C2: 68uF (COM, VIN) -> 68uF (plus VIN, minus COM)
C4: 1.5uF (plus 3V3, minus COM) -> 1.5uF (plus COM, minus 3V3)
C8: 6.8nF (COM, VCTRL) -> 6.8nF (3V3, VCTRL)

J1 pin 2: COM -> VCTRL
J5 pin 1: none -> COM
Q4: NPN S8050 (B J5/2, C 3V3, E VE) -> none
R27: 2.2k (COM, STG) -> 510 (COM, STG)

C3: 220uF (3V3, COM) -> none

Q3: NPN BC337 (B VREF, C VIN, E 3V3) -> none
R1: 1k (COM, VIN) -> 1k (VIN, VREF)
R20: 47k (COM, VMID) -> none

-=-=-

Output the line containing "Q3: NPN BC337 (B VREF, C VIN, E 3V3) -> none" and all lines after it to the end of the records, exactly as given.

Q3: NPN BC337 (B VREF, C VIN, E 3V3) -> none
R1: 1k (COM, VIN) -> 1k (VIN, VREF)
R20: 47k (COM, VMID) -> none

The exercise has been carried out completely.